• Input data
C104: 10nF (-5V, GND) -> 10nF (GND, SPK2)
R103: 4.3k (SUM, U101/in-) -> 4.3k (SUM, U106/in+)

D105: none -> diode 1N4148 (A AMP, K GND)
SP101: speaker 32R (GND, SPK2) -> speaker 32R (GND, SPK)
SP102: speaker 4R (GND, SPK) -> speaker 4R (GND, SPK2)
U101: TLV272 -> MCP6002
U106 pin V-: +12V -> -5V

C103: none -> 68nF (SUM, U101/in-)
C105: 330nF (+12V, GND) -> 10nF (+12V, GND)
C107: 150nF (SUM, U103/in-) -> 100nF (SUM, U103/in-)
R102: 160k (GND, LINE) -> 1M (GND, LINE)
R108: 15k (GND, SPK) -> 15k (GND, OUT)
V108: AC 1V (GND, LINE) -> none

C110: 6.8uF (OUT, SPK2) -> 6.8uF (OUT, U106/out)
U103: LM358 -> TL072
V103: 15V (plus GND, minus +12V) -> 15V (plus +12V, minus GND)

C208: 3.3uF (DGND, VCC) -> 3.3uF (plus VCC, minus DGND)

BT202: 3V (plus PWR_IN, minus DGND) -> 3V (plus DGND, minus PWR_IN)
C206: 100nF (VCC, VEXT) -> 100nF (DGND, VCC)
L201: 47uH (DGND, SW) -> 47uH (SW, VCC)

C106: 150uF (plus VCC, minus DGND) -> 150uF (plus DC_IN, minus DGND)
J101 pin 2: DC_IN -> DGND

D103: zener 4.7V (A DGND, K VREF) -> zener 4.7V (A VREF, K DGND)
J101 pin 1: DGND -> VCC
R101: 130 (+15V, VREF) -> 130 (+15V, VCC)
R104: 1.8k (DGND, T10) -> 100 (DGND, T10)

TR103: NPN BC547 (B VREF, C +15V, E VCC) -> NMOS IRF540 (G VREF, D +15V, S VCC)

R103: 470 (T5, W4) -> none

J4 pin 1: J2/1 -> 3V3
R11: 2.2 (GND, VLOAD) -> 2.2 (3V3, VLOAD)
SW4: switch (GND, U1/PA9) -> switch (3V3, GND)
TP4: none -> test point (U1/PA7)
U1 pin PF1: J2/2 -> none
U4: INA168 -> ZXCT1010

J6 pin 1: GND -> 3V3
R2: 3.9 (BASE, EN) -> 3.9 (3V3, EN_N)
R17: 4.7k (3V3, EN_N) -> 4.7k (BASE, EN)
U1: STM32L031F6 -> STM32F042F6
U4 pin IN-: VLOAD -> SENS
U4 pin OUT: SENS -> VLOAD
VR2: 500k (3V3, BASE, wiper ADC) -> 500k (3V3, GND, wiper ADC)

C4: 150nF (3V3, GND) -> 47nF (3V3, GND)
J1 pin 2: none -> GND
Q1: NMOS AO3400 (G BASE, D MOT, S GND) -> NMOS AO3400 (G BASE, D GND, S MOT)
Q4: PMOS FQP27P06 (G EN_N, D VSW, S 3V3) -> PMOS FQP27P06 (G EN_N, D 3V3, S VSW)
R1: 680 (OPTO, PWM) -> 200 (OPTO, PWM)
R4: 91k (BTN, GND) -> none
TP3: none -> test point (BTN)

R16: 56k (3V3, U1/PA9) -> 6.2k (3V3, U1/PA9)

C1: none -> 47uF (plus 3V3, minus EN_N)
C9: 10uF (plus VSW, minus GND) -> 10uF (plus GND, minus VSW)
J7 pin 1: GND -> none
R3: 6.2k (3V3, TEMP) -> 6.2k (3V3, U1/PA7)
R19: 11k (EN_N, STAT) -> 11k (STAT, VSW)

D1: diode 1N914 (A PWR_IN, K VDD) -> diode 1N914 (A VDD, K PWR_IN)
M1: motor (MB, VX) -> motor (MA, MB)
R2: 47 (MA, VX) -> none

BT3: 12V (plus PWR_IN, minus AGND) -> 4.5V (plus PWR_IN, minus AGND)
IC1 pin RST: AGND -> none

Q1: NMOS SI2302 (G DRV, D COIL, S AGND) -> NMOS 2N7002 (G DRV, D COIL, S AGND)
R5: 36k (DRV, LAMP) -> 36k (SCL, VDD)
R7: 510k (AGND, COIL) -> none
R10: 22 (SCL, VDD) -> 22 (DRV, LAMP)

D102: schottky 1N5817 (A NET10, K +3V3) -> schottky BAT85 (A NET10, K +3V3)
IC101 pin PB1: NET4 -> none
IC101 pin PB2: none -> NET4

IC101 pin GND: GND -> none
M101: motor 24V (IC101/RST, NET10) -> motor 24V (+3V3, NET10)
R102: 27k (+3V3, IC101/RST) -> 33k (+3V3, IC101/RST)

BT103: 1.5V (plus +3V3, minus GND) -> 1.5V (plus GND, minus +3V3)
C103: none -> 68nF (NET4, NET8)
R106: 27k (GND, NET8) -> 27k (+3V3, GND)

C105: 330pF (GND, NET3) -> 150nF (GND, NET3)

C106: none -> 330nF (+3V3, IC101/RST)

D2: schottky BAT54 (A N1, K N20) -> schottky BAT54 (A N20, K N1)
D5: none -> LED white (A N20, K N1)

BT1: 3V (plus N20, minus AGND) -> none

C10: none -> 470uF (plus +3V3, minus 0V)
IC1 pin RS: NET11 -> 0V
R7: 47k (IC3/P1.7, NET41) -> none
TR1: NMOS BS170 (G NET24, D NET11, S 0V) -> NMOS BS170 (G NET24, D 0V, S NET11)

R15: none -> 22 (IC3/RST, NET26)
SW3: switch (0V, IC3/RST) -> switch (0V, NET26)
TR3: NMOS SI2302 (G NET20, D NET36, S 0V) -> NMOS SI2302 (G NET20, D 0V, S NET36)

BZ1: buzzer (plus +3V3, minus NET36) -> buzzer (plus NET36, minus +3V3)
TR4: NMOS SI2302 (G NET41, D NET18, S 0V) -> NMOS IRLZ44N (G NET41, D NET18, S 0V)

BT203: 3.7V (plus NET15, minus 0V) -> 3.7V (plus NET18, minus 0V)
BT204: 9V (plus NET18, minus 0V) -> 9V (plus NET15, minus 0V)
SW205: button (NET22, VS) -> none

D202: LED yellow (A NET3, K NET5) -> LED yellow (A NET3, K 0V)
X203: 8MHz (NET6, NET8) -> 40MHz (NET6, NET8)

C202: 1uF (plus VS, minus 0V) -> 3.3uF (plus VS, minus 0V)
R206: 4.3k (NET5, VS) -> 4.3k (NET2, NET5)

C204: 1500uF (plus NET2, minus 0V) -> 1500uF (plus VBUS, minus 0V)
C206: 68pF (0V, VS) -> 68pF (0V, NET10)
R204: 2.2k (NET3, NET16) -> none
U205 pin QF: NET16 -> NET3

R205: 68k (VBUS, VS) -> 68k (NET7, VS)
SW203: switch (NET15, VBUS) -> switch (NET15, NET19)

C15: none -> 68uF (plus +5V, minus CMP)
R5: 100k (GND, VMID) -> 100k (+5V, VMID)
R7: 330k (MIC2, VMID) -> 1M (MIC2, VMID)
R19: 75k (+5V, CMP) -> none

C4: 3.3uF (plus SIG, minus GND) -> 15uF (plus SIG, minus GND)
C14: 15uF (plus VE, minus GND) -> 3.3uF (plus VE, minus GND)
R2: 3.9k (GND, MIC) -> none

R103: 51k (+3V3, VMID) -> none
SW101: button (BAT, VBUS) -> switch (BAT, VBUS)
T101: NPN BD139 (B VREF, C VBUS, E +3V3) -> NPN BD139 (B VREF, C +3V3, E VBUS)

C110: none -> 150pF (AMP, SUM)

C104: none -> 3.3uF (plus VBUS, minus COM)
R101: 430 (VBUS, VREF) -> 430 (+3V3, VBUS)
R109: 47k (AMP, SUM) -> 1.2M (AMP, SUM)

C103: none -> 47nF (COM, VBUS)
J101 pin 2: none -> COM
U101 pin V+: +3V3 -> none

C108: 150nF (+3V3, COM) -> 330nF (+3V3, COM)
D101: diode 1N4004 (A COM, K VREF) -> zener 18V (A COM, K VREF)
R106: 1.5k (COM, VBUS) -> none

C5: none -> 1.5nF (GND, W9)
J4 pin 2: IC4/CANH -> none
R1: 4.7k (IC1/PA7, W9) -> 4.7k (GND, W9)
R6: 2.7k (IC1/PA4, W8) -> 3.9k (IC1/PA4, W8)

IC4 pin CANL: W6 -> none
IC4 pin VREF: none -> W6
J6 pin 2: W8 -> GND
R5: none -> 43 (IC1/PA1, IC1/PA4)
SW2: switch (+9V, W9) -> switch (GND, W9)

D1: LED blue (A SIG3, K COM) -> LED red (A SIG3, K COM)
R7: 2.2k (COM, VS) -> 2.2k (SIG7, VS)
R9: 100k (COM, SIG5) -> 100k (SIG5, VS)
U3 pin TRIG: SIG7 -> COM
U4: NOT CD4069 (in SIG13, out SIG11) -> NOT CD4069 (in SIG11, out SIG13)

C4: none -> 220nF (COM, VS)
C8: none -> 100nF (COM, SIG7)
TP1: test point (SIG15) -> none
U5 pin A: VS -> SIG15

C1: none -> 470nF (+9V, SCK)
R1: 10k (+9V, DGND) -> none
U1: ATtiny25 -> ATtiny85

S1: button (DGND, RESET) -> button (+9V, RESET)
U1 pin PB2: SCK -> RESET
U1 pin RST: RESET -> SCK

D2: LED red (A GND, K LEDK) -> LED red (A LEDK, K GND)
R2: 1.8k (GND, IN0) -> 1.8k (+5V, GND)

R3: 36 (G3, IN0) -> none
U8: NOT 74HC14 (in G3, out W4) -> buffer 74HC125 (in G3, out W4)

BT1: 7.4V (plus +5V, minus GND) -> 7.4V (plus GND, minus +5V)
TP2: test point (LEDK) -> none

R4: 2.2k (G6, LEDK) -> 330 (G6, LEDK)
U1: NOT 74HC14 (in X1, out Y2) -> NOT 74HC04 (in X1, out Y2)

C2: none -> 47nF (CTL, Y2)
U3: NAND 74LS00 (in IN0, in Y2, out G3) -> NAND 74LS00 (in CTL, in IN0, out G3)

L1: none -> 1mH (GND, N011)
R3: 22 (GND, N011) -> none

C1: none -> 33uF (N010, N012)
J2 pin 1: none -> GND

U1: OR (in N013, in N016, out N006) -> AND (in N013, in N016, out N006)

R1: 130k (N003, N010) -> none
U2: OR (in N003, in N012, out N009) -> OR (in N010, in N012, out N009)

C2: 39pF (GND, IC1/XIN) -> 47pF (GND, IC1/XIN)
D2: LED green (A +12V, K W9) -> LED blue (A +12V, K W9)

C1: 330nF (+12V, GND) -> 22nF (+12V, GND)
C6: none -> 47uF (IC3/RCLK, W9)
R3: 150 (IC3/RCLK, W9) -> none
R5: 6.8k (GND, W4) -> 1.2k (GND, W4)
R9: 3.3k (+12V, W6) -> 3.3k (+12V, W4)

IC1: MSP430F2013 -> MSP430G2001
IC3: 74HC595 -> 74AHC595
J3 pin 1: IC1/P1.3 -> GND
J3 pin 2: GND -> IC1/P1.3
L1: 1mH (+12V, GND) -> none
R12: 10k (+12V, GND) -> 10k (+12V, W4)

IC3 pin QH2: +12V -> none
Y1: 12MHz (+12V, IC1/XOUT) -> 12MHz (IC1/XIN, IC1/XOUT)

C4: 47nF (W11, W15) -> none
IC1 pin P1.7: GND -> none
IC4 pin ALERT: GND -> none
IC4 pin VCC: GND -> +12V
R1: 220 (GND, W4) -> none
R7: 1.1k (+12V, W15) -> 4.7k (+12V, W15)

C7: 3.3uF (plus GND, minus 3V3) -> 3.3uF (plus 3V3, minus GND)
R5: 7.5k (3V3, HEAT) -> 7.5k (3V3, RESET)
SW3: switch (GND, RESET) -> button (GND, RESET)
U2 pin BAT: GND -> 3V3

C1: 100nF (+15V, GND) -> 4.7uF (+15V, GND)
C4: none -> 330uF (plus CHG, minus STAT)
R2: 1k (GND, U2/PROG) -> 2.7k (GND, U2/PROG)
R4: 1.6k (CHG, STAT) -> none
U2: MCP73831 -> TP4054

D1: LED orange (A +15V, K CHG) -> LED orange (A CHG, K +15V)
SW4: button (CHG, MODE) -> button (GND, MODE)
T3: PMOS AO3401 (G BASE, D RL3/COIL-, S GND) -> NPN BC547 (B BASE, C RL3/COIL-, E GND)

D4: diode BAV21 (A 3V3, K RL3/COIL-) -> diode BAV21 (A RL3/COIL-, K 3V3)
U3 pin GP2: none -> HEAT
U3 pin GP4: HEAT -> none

• Task requirements
Give back, exactly as written, the stretch from the line with "C2: none -> 47nF (CTL, Y2)" through the line with "SW4: button (CHG, MODE) -> button (GND, MODE)", and no other lines from the records above.

• Finished exercise
C2: none -> 47nF (CTL, Y2)
U3: NAND 74LS00 (in IN0, in Y2, out G3) -> NAND 74LS00 (in CTL, in IN0, out G3)

L1: none -> 1mH (GND, N011)
R3: 22 (GND, N011) -> none

C1: none -> 33uF (N010, N012)
J2 pin 1: none -> GND

U1: OR (in N013, in N016, out N006) -> AND (in N013, in N016, out N006)

R1: 130k (N003, N010) -> none
U2: OR (in N003, in N012, out N009) -> OR (in N010, in N012, out N009)

C2: 39pF (GND, IC1/XIN) -> 47pF (GND, IC1/XIN)
D2: LED green (A +12V, K W9) -> LED blue (A +12V, K W9)

C1: 330nF (+12V, GND) -> 22nF (+12V, GND)
C6: none -> 47uF (IC3/RCLK, W9)
R3: 150 (IC3/RCLK, W9) -> none
R5: 6.8k (GND, W4) -> 1.2k (GND, W4)
R9: 3.3k (+12V, W6) -> 3.3k (+12V, W4)

IC1: MSP430F2013 -> MSP430G2001
IC3: 74HC595 -> 74AHC595
J3 pin 1: IC1/P1.3 -> GND
J3 pin 2: GND -> IC1/P1.3
L1: 1mH (+12V, GND) -> none
R12: 10k (+12V, GND) -> 10k (+12V, W4)

IC3 pin QH2: +12V -> none
Y1: 12MHz (+12V, IC1/XOUT) -> 12MHz (IC1/XIN, IC1/XOUT)

C4: 47nF (W11, W15) -> none
IC1 pin P1.7: GND -> none
IC4 pin ALERT: GND -> none
IC4 pin VCC: GND -> +12V
R1: 220 (GND, W4) -> none
R7: 1.1k (+12V, W15) -> 4.7k (+12V, W15)

C7: 3.3uF (plus GND, minus 3V3) -> 3.3uF (plus 3V3, minus GND)
R5: 7.5k (3V3, HEAT) -> 7.5k (3V3, RESET)
SW3: switch (GND, RESET) -> button (GND, RESET)
U2 pin BAT: GND -> 3V3

C1: 100nF (+15V, GND) -> 4.7uF (+15V, GND)
C4: none -> 330uF (plus CHG, minus STAT)
R2: 1k (GND, U2/PROG) -> 2.7k (GND, U2/PROG)
R4: 1.6k (CHG, STAT) -> none
U2: MCP73831 -> TP4054

D1: LED orange (A +15V, K CHG) -> LED orange (A CHG, K +15V)
SW4: button (CHG, MODE) -> button (GND, MODE)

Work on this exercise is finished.